*Assignment*. Output the data below exactly as it is, dropping the pictures from your copy.

────────

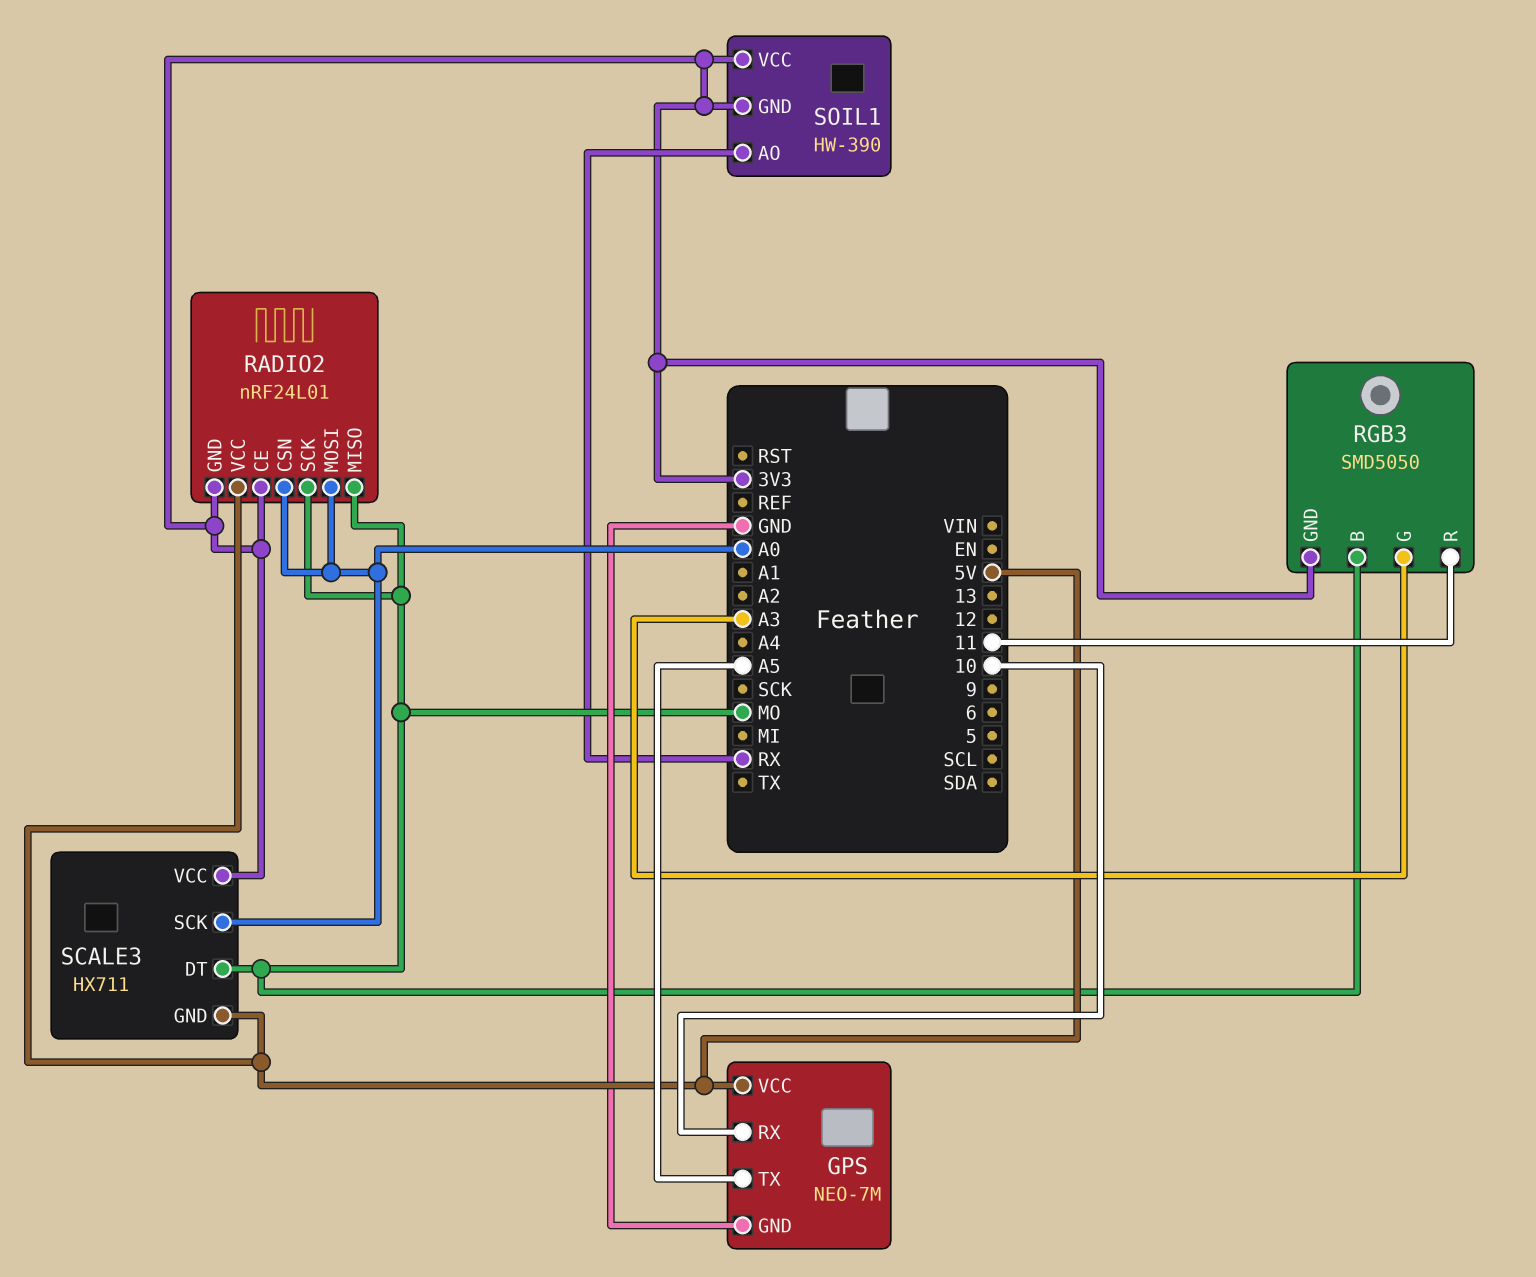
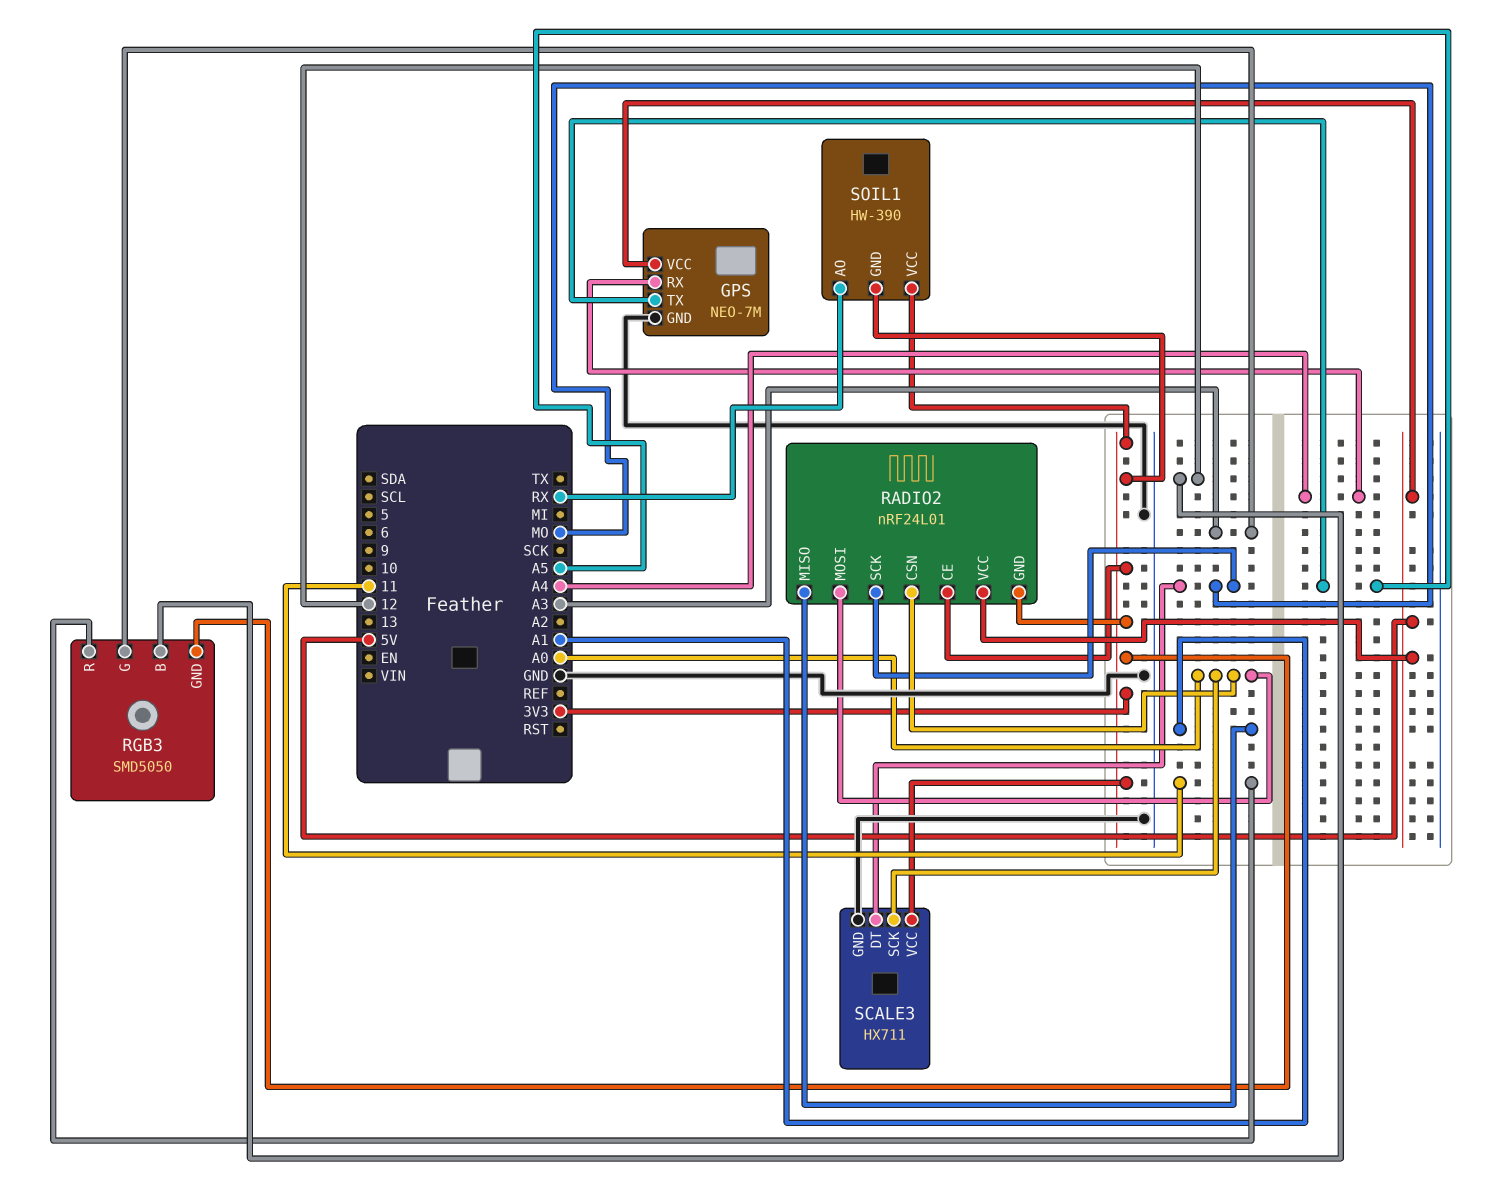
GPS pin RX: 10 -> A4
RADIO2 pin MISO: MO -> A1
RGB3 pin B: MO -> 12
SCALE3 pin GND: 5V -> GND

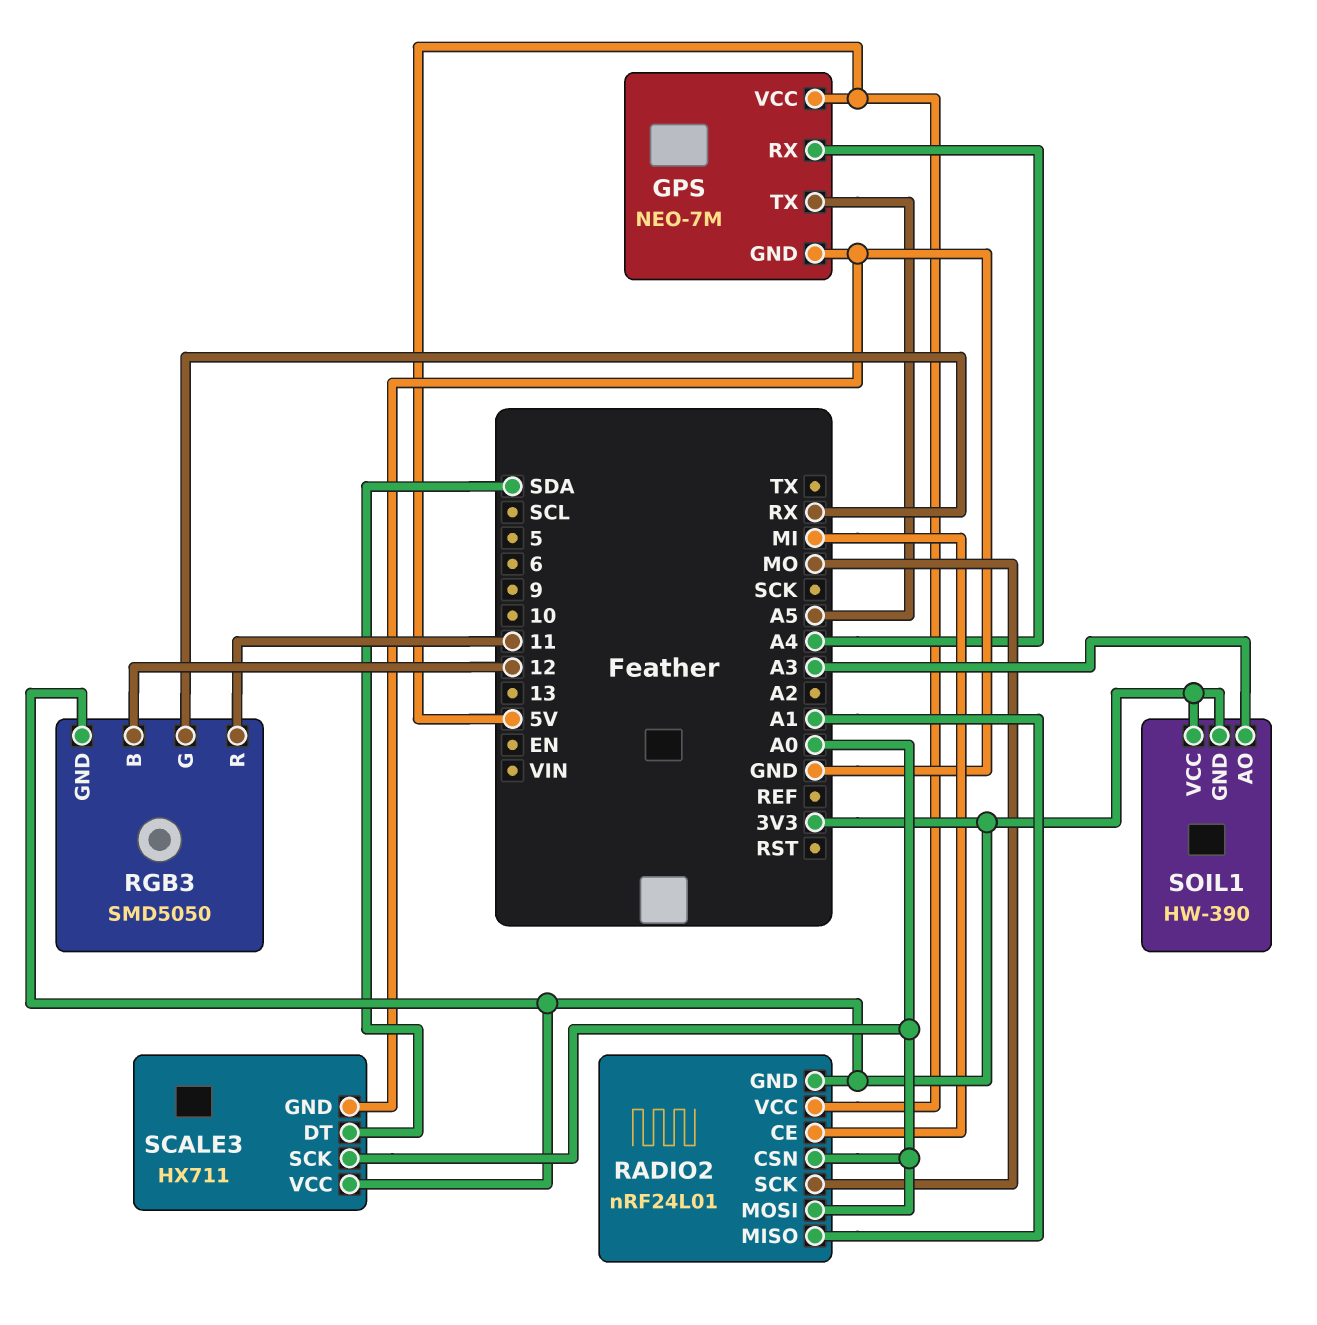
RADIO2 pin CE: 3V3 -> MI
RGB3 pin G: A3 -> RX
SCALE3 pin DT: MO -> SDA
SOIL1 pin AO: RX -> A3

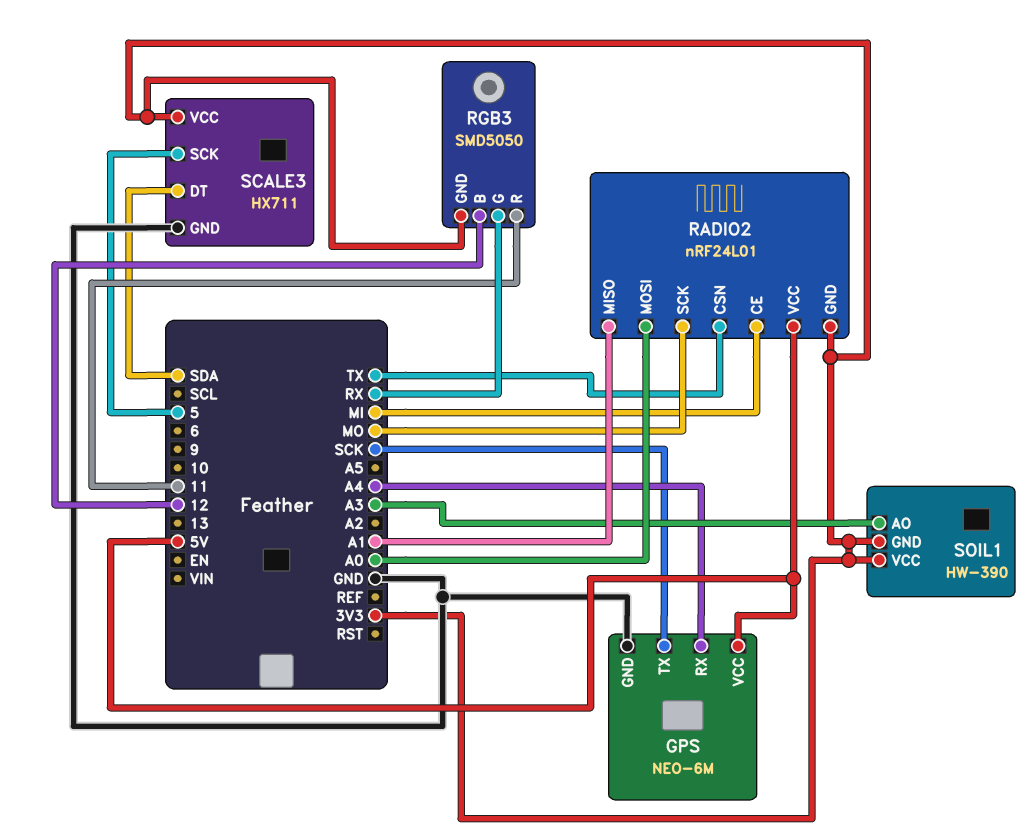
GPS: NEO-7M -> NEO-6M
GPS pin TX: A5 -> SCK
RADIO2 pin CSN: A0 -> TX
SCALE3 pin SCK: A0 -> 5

────────

*Response*.
GPS pin RX: 10 -> A4
RADIO2 pin MISO: MO -> A1
RGB3 pin B: MO -> 12
SCALE3 pin GND: 5V -> GND

RADIO2 pin CE: 3V3 -> MI
RGB3 pin G: A3 -> RX
SCALE3 pin DT: MO -> SDA
SOIL1 pin AO: RX -> A3

GPS: NEO-7M -> NEO-6M
GPS pin TX: A5 -> SCK
RADIO2 pin CSN: A0 -> TX
SCALE3 pin SCK: A0 -> 5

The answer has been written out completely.